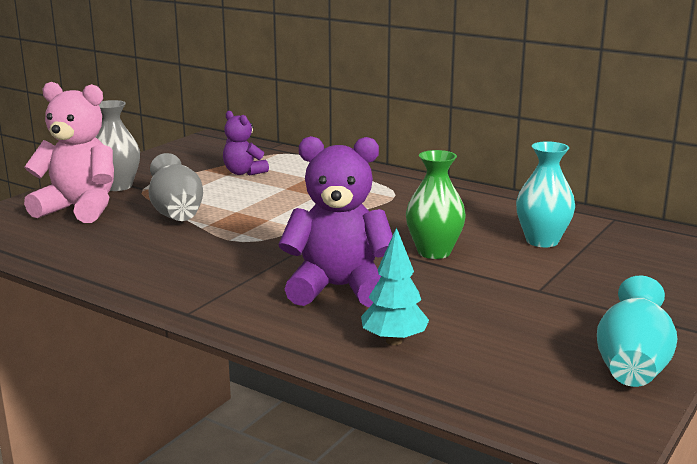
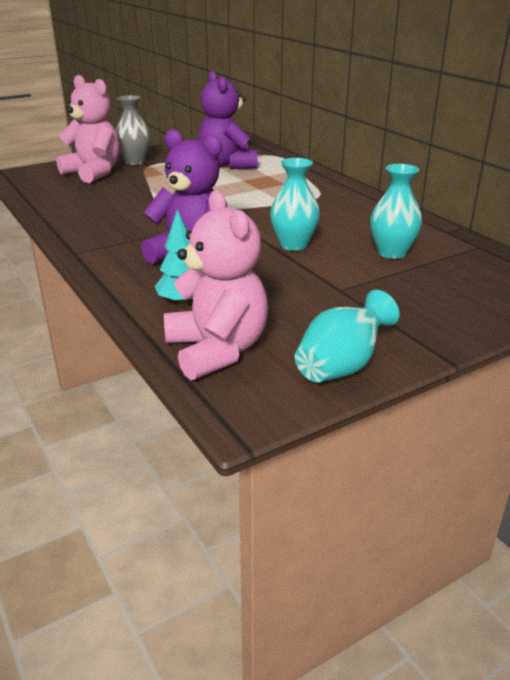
camera: 25 degrees right, 10 degrees up
(176, 213) = (149, 186): grey vase -> none
(244, 172) = (227, 165): purple teddy bear -> purple teddy bear, size x1.79
(434, 252) = (293, 245): green vase -> turquoise vase
(494, 382) = (217, 350): none -> pink teddy bear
========
Instructions to follow — A complete answer lists every line of the listing above that holds the word "vase".

Your response —
(176, 213) = (149, 186): grey vase -> none
(434, 252) = (293, 245): green vase -> turquoise vase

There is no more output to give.